- _Task inputs_
+--

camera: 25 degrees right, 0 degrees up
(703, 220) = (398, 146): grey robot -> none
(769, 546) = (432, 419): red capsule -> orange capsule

+--

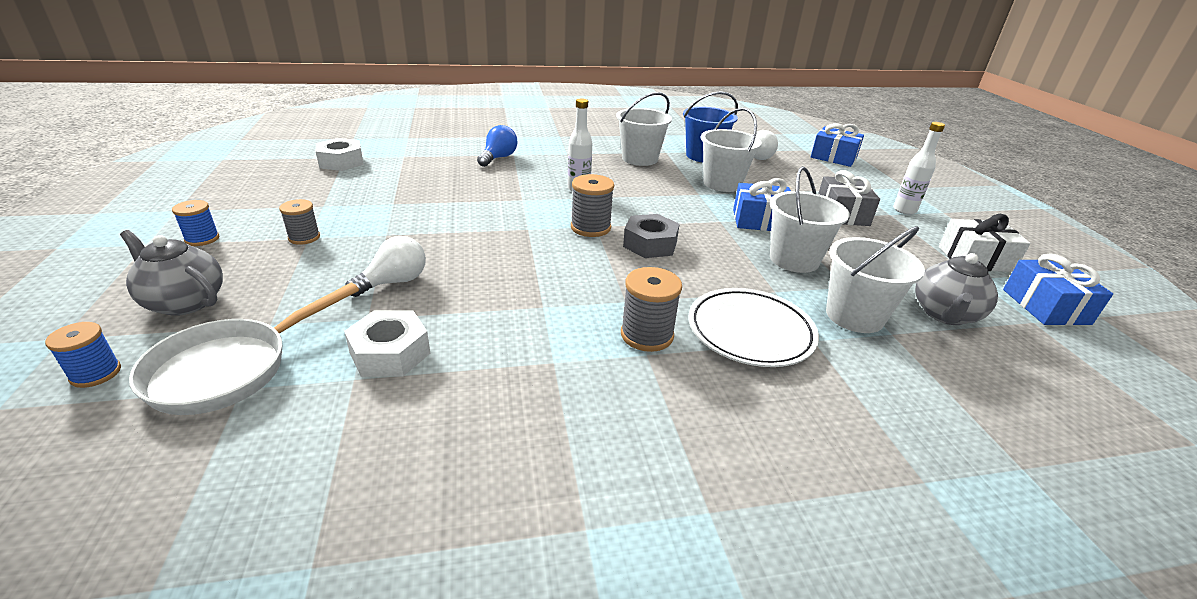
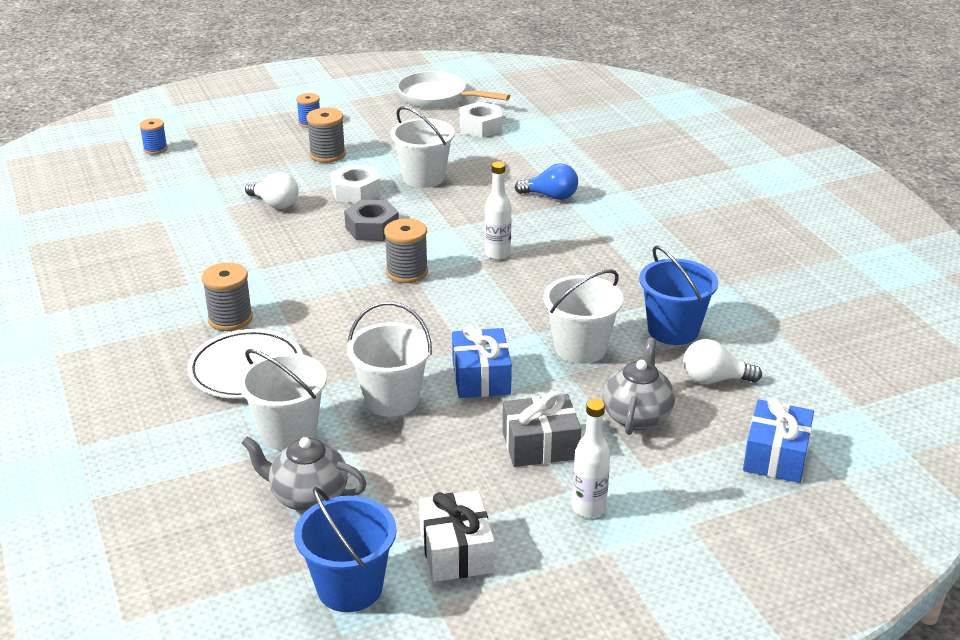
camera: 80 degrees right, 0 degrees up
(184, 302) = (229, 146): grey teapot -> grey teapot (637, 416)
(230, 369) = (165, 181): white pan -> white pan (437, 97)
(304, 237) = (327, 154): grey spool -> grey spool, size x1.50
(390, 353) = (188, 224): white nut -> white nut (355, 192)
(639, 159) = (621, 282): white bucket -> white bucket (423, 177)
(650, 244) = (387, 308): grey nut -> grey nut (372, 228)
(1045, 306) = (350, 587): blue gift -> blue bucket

+--

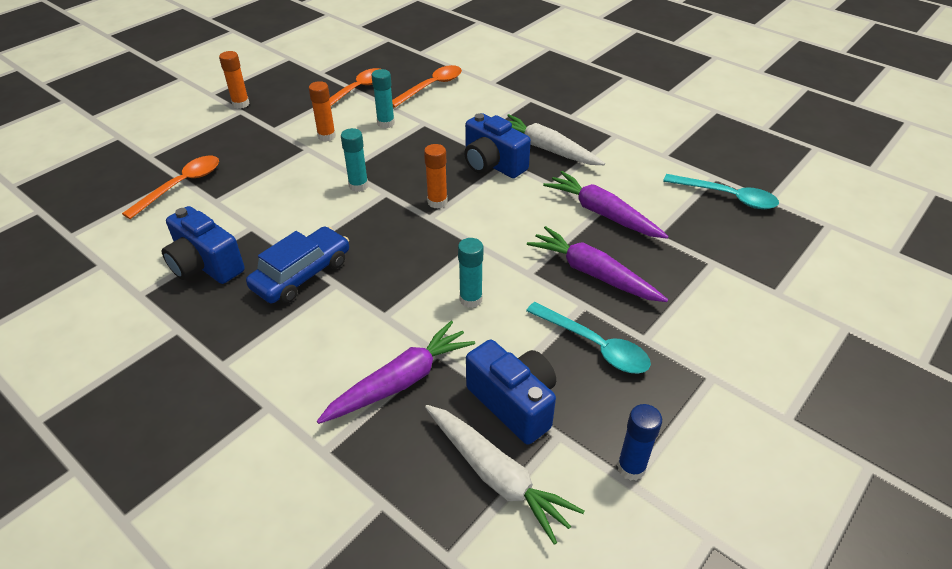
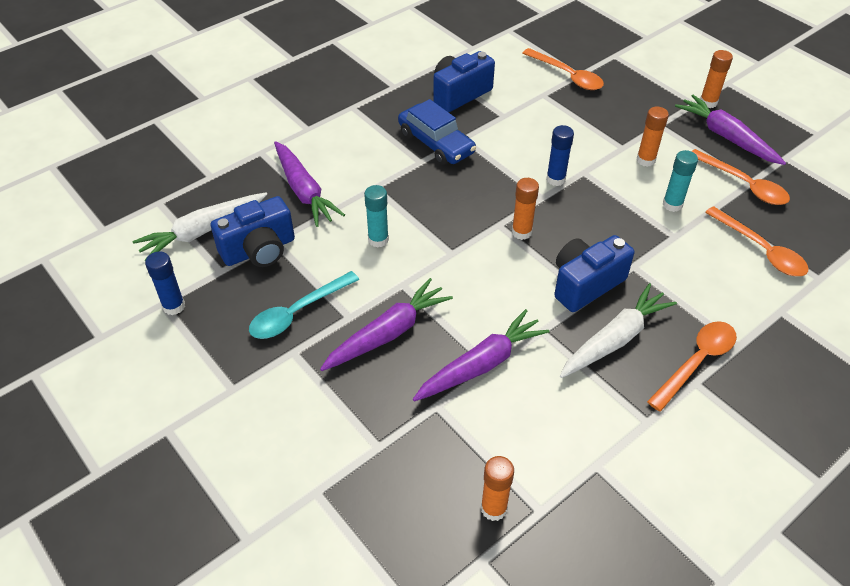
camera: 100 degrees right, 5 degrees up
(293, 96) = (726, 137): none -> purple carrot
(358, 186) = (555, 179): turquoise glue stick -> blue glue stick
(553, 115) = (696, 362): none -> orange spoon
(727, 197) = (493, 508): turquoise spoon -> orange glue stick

+--

- _Exercise aim_
The reply should hold only the lines of the listing above starting at the line containing "camera: 25 degrees right, 0 degrees up" and ending at the line containing "(769, 546) = (432, 419): red", exactly as written.

- _Solution to this task_
camera: 25 degrees right, 0 degrees up
(703, 220) = (398, 146): grey robot -> none
(769, 546) = (432, 419): red capsule -> orange capsule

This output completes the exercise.